**Task to complete:** From the line with "C6: none -> 22uF (GND, LEDK)" to the line with "U1: ATtiny25 -> ATtiny45", retype every line exactly, including those two, and leave out the rest of the data below.

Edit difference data

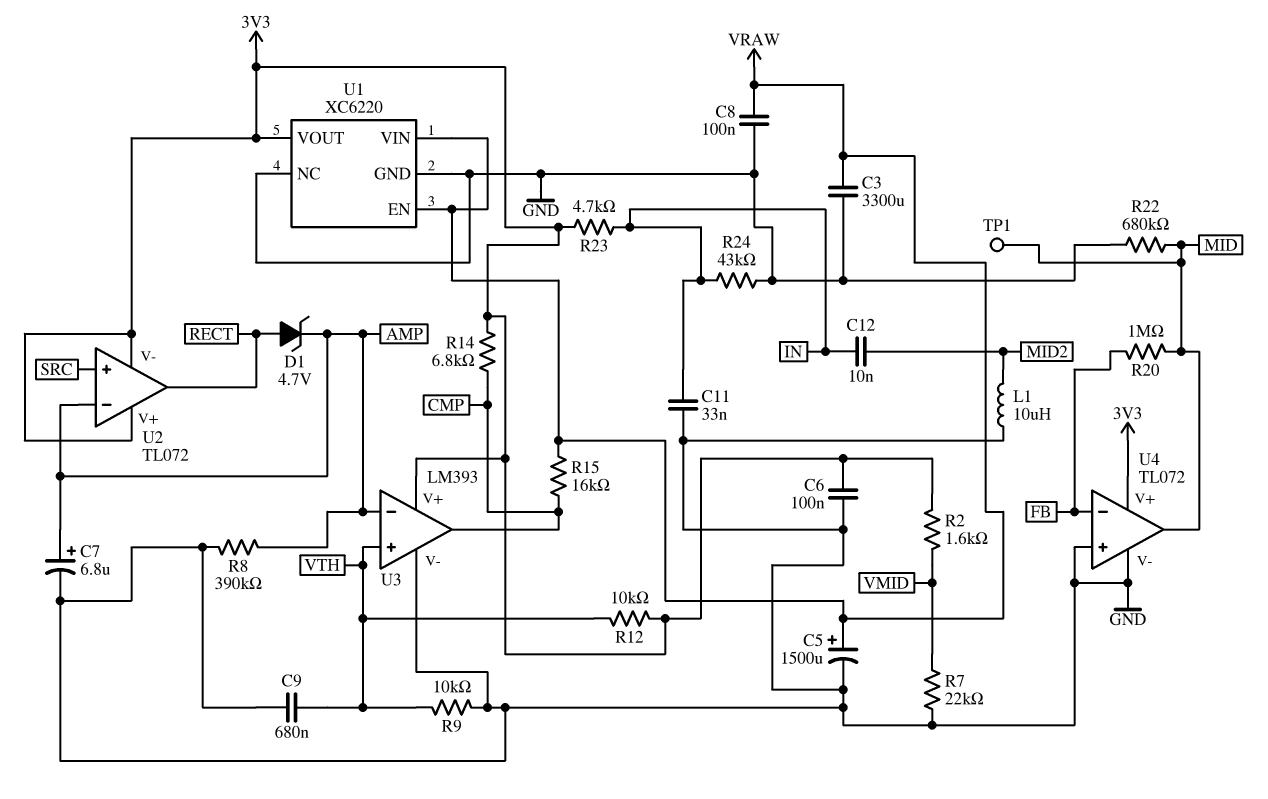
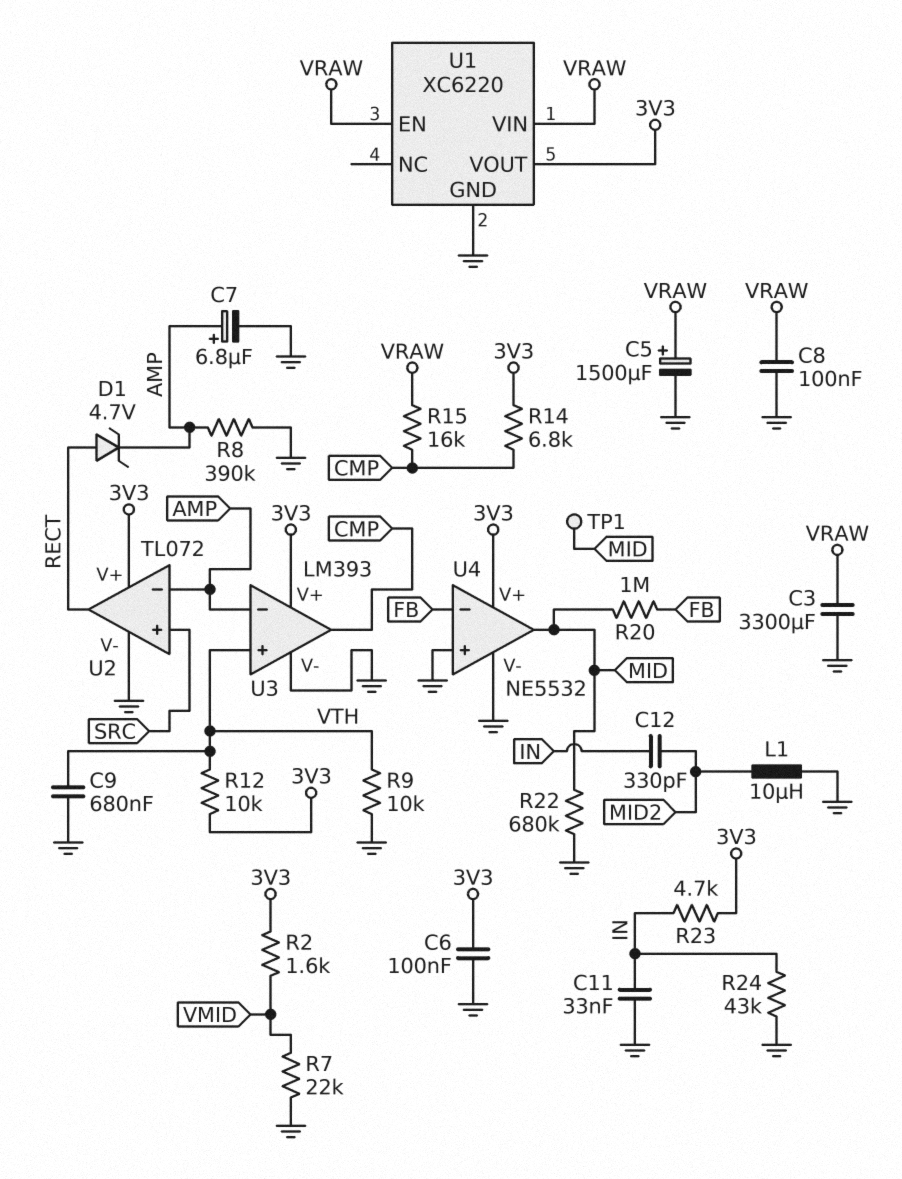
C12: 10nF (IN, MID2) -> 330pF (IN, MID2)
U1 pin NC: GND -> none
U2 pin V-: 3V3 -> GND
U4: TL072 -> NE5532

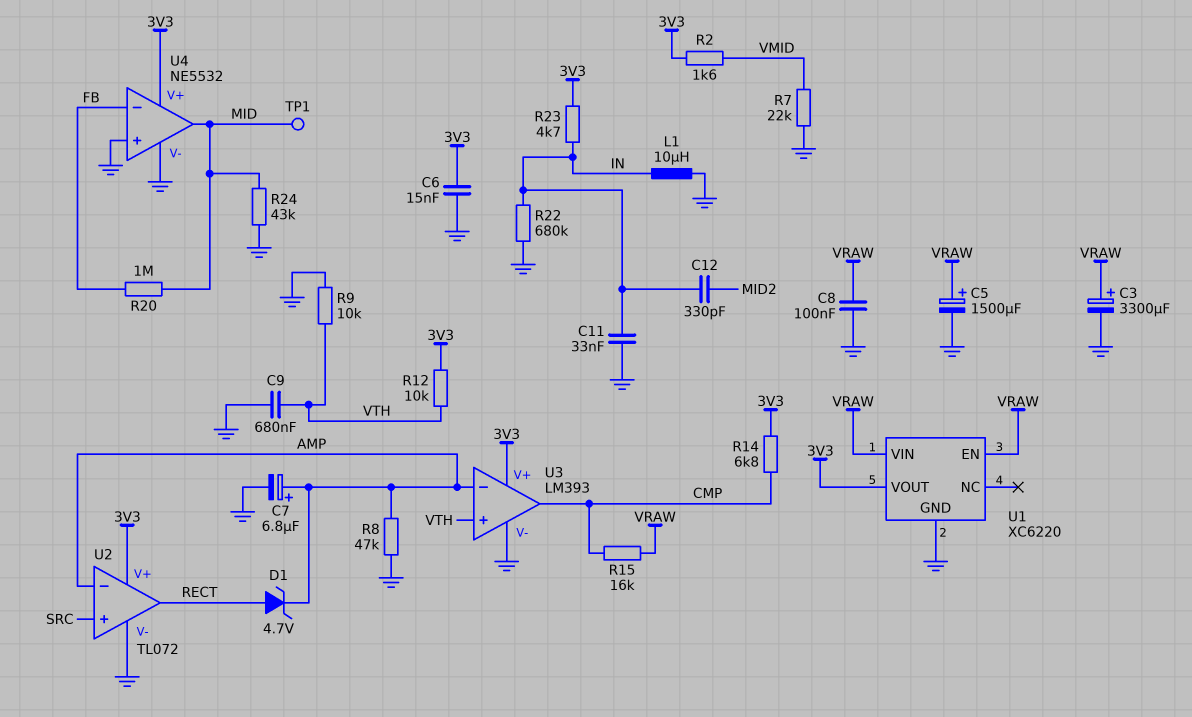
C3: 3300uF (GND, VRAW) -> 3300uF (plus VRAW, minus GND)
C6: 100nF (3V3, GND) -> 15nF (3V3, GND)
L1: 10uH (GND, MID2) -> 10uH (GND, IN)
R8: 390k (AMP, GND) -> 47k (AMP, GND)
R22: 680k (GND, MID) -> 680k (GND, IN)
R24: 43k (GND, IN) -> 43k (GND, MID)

* * *

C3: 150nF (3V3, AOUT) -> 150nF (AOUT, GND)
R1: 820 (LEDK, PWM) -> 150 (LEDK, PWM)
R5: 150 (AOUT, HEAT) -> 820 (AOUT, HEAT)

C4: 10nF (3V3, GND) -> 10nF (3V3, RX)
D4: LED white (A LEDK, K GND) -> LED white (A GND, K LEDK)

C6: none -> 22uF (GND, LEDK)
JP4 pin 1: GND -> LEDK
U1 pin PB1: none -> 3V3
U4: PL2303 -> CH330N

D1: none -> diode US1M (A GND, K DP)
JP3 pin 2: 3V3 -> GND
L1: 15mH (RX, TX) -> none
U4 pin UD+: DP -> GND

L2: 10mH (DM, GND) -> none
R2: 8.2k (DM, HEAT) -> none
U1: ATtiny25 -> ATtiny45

...

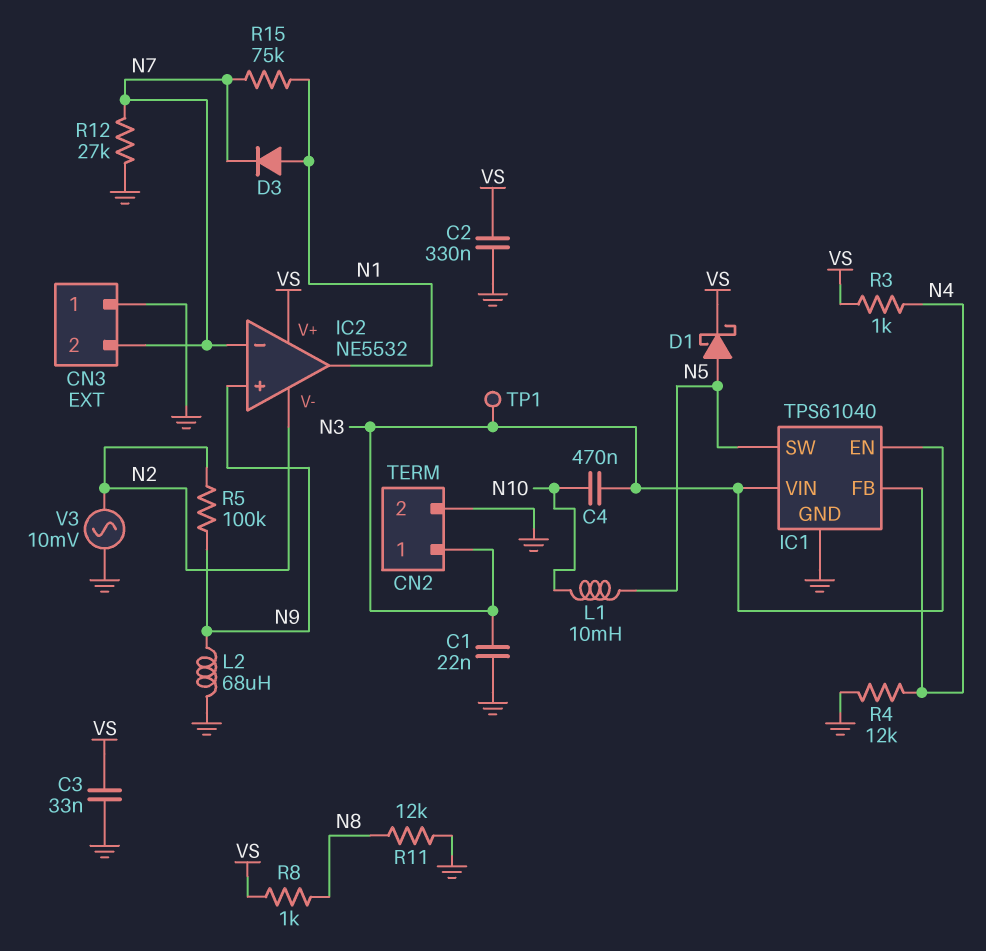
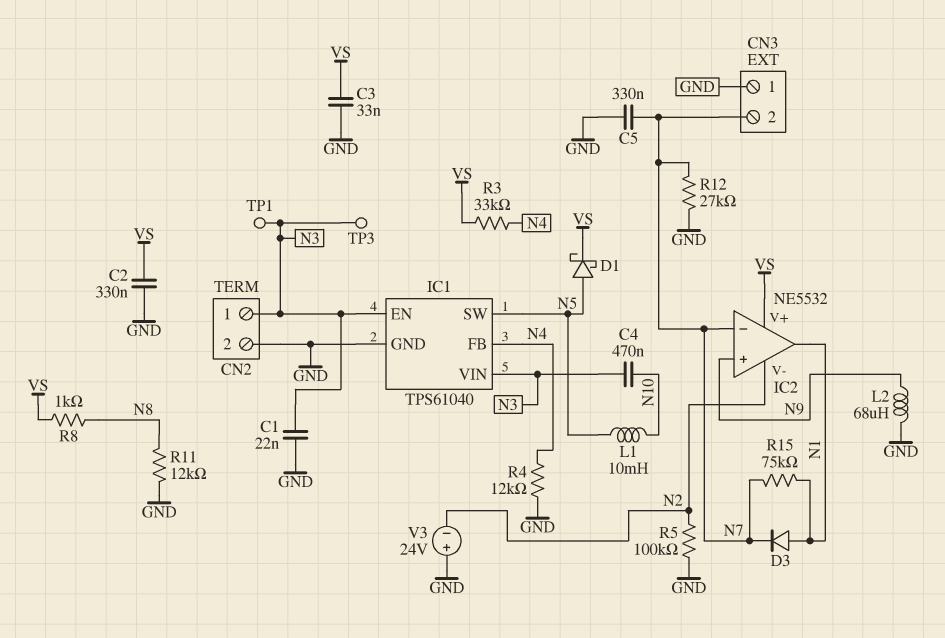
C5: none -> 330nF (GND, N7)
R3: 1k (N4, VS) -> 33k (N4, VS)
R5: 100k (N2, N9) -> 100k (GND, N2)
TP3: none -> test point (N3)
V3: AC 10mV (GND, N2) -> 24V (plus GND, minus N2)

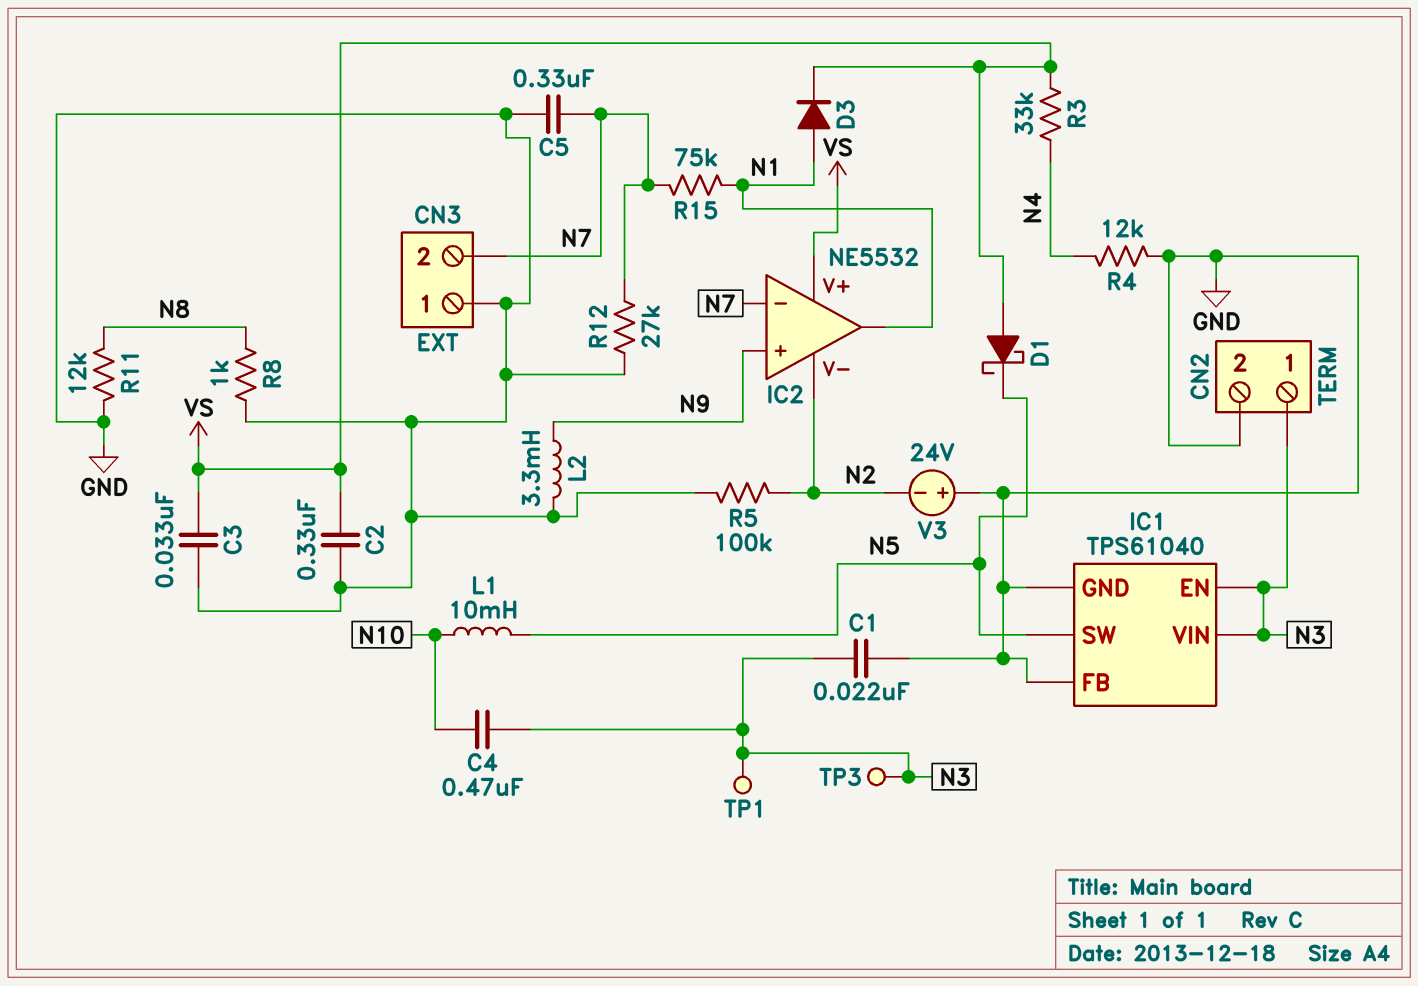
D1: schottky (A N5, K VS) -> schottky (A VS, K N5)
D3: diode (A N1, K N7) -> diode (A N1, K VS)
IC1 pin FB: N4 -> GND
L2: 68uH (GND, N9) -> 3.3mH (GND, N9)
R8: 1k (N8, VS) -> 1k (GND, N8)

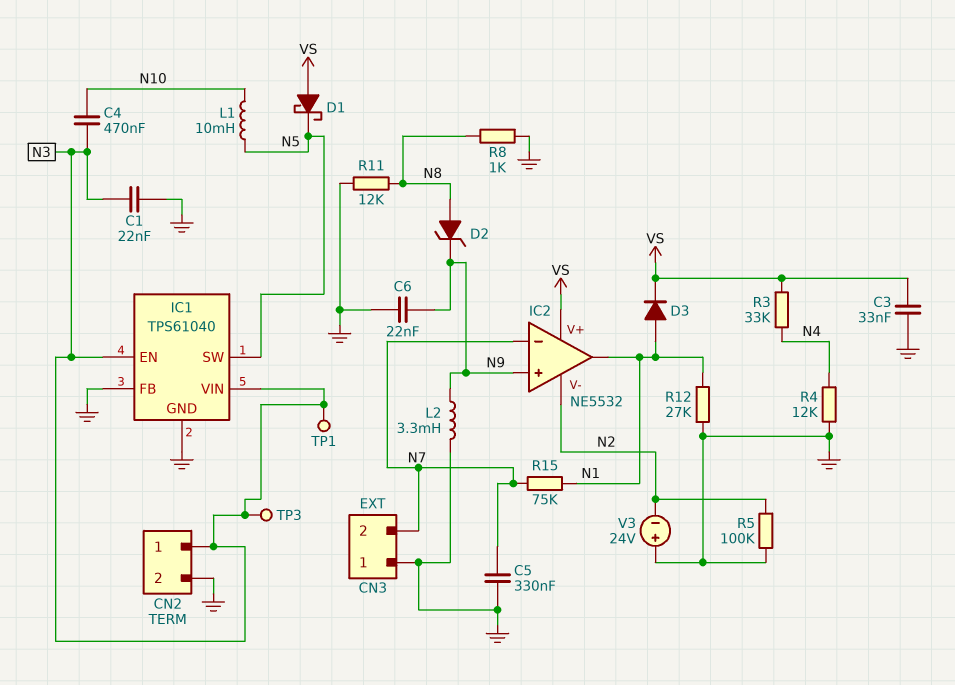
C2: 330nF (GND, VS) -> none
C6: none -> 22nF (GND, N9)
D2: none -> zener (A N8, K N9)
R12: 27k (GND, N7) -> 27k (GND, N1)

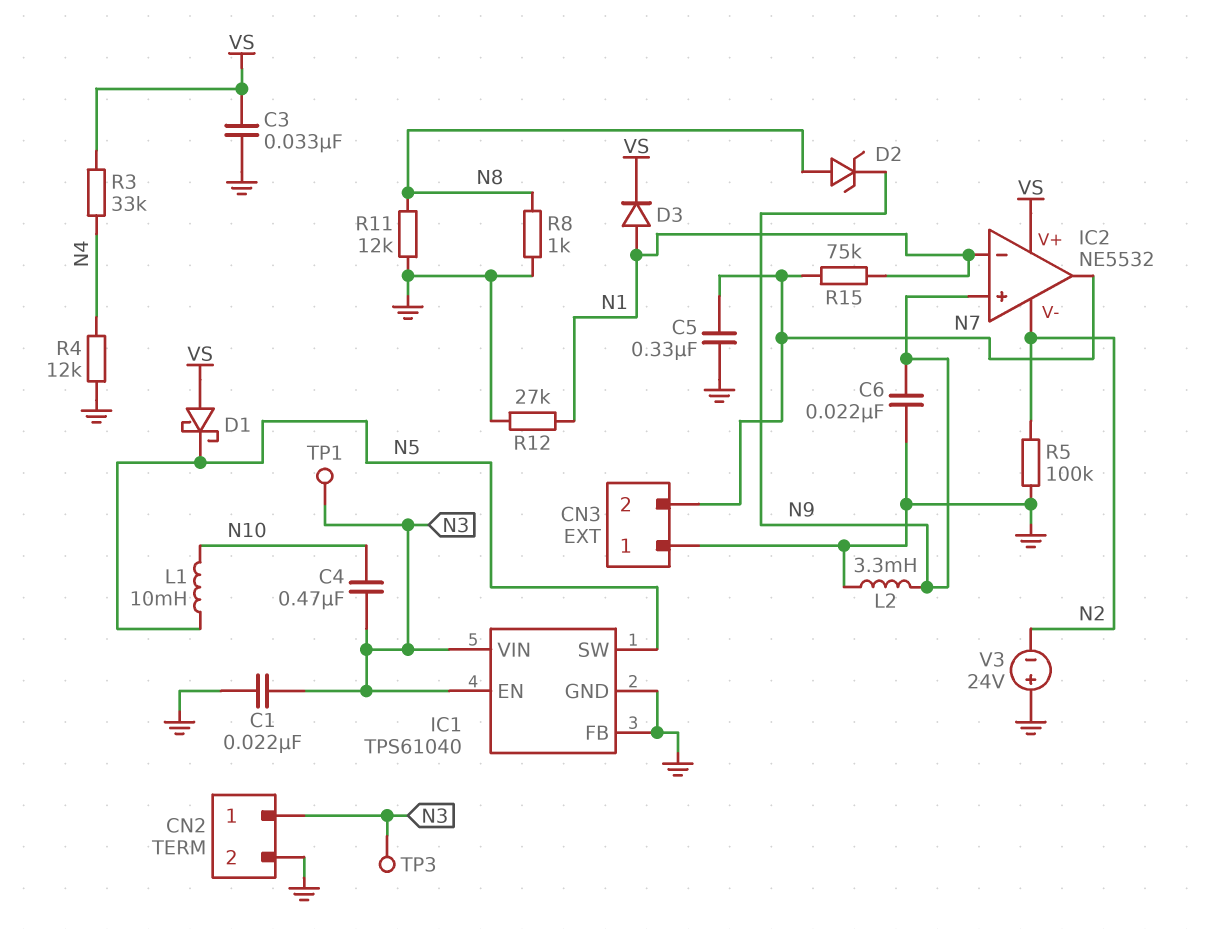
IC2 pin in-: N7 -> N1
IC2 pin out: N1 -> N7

**Written reply:**
C6: none -> 22uF (GND, LEDK)
JP4 pin 1: GND -> LEDK
U1 pin PB1: none -> 3V3
U4: PL2303 -> CH330N

D1: none -> diode US1M (A GND, K DP)
JP3 pin 2: 3V3 -> GND
L1: 15mH (RX, TX) -> none
U4 pin UD+: DP -> GND

L2: 10mH (DM, GND) -> none
R2: 8.2k (DM, HEAT) -> none
U1: ATtiny25 -> ATtiny45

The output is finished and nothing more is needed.